Coordinate change listings
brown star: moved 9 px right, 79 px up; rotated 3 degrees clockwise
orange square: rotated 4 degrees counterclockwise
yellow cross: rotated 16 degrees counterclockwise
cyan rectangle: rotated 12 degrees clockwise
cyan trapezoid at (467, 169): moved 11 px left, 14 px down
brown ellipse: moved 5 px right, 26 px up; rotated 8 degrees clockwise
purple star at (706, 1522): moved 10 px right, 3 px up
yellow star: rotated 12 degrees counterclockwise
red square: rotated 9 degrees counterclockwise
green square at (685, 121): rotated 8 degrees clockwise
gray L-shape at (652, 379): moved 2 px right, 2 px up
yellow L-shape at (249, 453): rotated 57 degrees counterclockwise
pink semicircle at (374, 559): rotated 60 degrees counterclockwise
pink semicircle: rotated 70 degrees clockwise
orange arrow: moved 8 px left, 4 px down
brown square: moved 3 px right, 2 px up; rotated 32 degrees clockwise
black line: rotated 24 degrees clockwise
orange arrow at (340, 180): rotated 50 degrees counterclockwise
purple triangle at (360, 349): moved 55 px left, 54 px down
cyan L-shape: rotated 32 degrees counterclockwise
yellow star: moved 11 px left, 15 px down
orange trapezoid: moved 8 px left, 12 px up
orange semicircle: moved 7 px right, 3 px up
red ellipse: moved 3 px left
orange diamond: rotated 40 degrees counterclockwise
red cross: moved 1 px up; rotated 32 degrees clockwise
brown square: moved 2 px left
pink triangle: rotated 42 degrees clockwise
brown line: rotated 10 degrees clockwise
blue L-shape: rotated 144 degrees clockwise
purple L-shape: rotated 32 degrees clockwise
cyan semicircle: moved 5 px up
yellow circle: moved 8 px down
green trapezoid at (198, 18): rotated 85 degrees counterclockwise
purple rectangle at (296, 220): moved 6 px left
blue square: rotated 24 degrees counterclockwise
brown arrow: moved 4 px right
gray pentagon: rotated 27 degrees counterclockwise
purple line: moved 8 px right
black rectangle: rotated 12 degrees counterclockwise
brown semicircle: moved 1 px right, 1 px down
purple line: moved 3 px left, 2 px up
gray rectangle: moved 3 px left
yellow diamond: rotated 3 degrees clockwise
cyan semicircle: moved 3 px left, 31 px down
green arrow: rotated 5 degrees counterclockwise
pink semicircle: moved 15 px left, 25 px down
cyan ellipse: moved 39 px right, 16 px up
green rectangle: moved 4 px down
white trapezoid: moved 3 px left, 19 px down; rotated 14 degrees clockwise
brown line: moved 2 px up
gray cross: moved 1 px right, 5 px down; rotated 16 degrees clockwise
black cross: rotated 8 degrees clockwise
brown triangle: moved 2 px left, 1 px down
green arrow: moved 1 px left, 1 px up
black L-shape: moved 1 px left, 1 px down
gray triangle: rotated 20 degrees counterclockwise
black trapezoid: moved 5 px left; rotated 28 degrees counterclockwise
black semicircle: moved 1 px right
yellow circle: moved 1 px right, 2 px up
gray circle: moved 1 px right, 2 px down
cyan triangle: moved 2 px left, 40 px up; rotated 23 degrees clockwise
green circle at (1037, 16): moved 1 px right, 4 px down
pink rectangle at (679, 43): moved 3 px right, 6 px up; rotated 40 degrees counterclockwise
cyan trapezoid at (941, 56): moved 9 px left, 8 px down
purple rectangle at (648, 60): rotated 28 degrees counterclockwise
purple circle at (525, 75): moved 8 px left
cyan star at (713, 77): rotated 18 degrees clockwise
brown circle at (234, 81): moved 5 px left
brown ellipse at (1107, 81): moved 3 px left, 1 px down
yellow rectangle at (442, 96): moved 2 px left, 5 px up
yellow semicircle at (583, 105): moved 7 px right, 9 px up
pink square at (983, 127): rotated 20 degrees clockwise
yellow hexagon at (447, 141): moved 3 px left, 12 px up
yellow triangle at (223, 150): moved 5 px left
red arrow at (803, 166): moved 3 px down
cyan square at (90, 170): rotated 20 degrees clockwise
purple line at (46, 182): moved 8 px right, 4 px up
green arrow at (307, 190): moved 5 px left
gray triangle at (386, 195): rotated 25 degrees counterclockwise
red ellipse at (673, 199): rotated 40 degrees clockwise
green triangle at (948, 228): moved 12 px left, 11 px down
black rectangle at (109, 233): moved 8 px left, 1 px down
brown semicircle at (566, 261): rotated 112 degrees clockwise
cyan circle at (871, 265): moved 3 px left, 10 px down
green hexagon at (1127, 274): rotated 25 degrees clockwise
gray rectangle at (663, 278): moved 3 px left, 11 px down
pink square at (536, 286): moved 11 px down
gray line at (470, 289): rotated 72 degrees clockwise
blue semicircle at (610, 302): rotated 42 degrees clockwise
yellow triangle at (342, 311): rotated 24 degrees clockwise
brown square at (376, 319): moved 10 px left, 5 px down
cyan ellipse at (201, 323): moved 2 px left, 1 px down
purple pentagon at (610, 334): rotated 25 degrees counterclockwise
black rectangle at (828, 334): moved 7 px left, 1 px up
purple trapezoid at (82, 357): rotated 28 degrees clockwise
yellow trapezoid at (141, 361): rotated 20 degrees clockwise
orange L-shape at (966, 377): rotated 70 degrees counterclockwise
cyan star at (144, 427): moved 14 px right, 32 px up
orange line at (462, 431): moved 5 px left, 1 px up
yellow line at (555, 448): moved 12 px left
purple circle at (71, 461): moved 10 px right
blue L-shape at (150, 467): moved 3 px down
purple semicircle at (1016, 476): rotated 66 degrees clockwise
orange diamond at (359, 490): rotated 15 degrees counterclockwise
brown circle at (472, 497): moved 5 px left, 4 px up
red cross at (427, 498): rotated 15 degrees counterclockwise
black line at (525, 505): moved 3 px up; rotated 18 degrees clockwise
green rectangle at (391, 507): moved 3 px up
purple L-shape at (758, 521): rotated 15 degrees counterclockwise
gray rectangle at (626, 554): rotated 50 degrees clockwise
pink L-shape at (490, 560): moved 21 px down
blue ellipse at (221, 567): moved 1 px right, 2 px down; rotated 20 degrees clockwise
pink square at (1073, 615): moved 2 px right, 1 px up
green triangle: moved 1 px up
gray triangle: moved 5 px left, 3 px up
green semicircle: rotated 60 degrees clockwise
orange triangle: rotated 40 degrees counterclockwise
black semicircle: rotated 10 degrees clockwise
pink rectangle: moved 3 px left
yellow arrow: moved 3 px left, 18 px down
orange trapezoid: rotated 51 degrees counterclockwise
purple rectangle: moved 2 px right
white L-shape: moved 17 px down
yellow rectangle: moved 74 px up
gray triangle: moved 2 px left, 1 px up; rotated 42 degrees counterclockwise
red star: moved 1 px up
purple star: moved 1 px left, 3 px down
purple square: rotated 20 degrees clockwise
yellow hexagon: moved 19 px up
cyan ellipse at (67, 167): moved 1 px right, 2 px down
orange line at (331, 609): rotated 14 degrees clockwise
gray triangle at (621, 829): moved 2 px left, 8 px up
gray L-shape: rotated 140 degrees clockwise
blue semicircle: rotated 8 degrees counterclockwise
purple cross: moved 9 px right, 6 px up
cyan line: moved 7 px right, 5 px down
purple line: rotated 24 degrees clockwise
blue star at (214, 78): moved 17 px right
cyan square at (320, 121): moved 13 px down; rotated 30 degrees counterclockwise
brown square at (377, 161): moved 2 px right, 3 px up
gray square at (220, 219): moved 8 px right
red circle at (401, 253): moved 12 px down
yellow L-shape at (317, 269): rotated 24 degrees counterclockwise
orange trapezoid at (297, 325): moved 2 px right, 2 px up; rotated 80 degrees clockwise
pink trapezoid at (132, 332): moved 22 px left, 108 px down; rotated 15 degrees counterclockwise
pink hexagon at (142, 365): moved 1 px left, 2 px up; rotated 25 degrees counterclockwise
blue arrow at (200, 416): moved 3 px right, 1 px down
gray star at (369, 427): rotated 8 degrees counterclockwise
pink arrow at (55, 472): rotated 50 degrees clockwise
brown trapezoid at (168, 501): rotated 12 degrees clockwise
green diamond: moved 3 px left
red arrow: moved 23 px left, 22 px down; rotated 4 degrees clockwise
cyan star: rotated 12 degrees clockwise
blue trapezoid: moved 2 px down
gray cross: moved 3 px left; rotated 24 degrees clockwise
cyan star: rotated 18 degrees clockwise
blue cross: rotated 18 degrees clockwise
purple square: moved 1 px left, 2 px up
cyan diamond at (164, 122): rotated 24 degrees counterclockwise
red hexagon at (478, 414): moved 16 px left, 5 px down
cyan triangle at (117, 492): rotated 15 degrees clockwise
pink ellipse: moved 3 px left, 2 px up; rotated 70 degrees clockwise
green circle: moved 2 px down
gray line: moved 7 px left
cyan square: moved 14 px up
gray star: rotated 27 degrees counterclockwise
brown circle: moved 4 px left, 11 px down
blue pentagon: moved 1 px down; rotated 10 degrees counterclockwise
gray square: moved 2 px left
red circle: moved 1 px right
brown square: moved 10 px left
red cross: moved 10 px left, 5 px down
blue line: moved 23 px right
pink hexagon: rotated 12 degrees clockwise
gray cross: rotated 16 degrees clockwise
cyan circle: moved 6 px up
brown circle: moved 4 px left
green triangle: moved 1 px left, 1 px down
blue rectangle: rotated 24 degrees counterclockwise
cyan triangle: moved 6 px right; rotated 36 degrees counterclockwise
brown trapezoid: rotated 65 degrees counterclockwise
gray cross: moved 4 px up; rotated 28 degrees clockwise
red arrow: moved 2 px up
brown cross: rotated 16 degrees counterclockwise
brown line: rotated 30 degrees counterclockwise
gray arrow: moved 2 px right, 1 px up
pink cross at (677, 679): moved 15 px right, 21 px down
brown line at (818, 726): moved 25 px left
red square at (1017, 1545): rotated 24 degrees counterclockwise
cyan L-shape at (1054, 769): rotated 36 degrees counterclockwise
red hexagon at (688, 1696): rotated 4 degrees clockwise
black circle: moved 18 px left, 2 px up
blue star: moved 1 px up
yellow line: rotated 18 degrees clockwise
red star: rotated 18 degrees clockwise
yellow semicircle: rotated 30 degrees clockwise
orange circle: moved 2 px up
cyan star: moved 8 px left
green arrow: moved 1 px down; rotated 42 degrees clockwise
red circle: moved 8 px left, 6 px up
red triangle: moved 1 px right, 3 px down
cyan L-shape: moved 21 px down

Action item
Please copy the lines in the records above between the one holding "orange semicircle: moved 7 px right, 3 px up" and the one holding "cyan semicircle: moved 5 px up", inclusive, exactly and with no other line.

Exercise output
orange semicircle: moved 7 px right, 3 px up
red ellipse: moved 3 px left
orange diamond: rotated 40 degrees counterclockwise
red cross: moved 1 px up; rotated 32 degrees clockwise
brown square: moved 2 px left
pink triangle: rotated 42 degrees clockwise
brown line: rotated 10 degrees clockwise
blue L-shape: rotated 144 degrees clockwise
purple L-shape: rotated 32 degrees clockwise
cyan semicircle: moved 5 px up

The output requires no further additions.